● Records for this task
=-=-=-=-=

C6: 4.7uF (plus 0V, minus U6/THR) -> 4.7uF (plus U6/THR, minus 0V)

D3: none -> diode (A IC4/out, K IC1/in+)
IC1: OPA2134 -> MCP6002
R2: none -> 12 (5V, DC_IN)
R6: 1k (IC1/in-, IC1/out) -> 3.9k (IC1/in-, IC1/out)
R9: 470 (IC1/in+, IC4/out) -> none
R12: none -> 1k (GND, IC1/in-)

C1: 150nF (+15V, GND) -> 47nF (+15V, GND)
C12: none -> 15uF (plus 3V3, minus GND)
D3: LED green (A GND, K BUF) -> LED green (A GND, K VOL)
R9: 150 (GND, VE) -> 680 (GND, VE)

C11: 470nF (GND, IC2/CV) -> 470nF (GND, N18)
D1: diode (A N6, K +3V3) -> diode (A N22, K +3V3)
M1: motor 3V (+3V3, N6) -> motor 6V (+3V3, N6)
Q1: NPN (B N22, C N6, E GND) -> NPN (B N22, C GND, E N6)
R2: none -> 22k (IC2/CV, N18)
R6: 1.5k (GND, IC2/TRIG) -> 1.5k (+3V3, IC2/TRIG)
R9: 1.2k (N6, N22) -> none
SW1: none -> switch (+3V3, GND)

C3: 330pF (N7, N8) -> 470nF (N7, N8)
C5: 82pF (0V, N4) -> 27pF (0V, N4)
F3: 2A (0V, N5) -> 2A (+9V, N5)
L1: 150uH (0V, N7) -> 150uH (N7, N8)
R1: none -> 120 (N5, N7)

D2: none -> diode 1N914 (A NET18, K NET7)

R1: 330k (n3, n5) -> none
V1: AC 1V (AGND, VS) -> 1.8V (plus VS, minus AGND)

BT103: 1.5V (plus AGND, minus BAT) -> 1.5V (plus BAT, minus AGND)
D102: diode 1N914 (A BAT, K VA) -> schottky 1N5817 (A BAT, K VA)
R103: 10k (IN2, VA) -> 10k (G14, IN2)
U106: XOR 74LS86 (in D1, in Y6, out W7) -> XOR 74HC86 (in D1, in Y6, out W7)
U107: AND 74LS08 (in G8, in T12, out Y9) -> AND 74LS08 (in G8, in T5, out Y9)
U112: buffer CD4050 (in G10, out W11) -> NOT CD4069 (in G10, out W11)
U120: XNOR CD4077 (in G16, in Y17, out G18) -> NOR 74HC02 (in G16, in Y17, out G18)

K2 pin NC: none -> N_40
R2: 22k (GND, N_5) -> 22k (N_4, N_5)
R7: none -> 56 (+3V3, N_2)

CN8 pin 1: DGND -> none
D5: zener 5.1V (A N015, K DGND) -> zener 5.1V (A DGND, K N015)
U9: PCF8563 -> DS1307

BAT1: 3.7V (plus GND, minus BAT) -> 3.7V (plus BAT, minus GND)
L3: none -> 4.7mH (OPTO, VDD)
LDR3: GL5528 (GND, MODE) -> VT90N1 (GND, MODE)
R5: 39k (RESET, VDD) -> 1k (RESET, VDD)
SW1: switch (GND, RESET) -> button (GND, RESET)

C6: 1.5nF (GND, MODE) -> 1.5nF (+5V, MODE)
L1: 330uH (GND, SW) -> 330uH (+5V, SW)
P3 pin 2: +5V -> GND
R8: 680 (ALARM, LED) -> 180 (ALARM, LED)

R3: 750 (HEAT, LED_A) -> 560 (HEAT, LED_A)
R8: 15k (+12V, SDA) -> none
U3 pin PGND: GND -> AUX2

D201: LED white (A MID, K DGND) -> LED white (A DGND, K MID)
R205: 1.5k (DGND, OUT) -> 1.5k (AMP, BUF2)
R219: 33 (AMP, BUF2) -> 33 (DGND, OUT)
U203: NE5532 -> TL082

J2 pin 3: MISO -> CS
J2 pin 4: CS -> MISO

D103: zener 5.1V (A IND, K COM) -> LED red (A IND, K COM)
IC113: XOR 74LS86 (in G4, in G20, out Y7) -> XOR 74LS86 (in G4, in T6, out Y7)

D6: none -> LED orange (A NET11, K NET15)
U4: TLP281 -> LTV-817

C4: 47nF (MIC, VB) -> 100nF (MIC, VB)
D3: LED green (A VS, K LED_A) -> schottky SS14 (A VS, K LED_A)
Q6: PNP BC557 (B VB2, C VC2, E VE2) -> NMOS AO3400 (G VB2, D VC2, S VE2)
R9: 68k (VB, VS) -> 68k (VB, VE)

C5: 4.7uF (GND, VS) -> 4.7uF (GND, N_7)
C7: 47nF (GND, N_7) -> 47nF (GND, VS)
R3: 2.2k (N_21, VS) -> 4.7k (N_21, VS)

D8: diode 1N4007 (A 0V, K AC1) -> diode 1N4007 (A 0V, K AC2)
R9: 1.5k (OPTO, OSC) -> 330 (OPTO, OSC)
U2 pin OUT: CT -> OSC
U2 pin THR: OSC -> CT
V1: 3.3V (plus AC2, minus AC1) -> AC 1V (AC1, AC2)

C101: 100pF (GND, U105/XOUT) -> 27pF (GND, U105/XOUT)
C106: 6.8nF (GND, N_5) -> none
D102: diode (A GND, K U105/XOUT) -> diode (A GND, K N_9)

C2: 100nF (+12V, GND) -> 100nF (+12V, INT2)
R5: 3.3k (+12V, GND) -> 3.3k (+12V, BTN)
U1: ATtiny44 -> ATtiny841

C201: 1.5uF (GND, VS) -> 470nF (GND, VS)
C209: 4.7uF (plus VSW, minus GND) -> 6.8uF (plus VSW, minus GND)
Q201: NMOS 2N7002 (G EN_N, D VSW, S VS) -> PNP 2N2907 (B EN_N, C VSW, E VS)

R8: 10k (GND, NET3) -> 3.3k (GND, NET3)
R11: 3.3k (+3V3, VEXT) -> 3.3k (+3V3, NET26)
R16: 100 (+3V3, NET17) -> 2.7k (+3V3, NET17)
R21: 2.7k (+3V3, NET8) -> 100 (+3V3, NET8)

=-=-=-=-=

For the lines above, output exactly those from the line containing "C11: 470nF (GND, IC2/CV) -> 470nF (GND, N18)" through the line containing "SW1: switch (GND, RESET)", and skip the others.

C11: 470nF (GND, IC2/CV) -> 470nF (GND, N18)
D1: diode (A N6, K +3V3) -> diode (A N22, K +3V3)
M1: motor 3V (+3V3, N6) -> motor 6V (+3V3, N6)
Q1: NPN (B N22, C N6, E GND) -> NPN (B N22, C GND, E N6)
R2: none -> 22k (IC2/CV, N18)
R6: 1.5k (GND, IC2/TRIG) -> 1.5k (+3V3, IC2/TRIG)
R9: 1.2k (N6, N22) -> none
SW1: none -> switch (+3V3, GND)

C3: 330pF (N7, N8) -> 470nF (N7, N8)
C5: 82pF (0V, N4) -> 27pF (0V, N4)
F3: 2A (0V, N5) -> 2A (+9V, N5)
L1: 150uH (0V, N7) -> 150uH (N7, N8)
R1: none -> 120 (N5, N7)

D2: none -> diode 1N914 (A NET18, K NET7)

R1: 330k (n3, n5) -> none
V1: AC 1V (AGND, VS) -> 1.8V (plus VS, minus AGND)

BT103: 1.5V (plus AGND, minus BAT) -> 1.5V (plus BAT, minus AGND)
D102: diode 1N914 (A BAT, K VA) -> schottky 1N5817 (A BAT, K VA)
R103: 10k (IN2, VA) -> 10k (G14, IN2)
U106: XOR 74LS86 (in D1, in Y6, out W7) -> XOR 74HC86 (in D1, in Y6, out W7)
U107: AND 74LS08 (in G8, in T12, out Y9) -> AND 74LS08 (in G8, in T5, out Y9)
U112: buffer CD4050 (in G10, out W11) -> NOT CD4069 (in G10, out W11)
U120: XNOR CD4077 (in G16, in Y17, out G18) -> NOR 74HC02 (in G16, in Y17, out G18)

K2 pin NC: none -> N_40
R2: 22k (GND, N_5) -> 22k (N_4, N_5)
R7: none -> 56 (+3V3, N_2)

CN8 pin 1: DGND -> none
D5: zener 5.1V (A N015, K DGND) -> zener 5.1V (A DGND, K N015)
U9: PCF8563 -> DS1307

BAT1: 3.7V (plus GND, minus BAT) -> 3.7V (plus BAT, minus GND)
L3: none -> 4.7mH (OPTO, VDD)
LDR3: GL5528 (GND, MODE) -> VT90N1 (GND, MODE)
R5: 39k (RESET, VDD) -> 1k (RESET, VDD)
SW1: switch (GND, RESET) -> button (GND, RESET)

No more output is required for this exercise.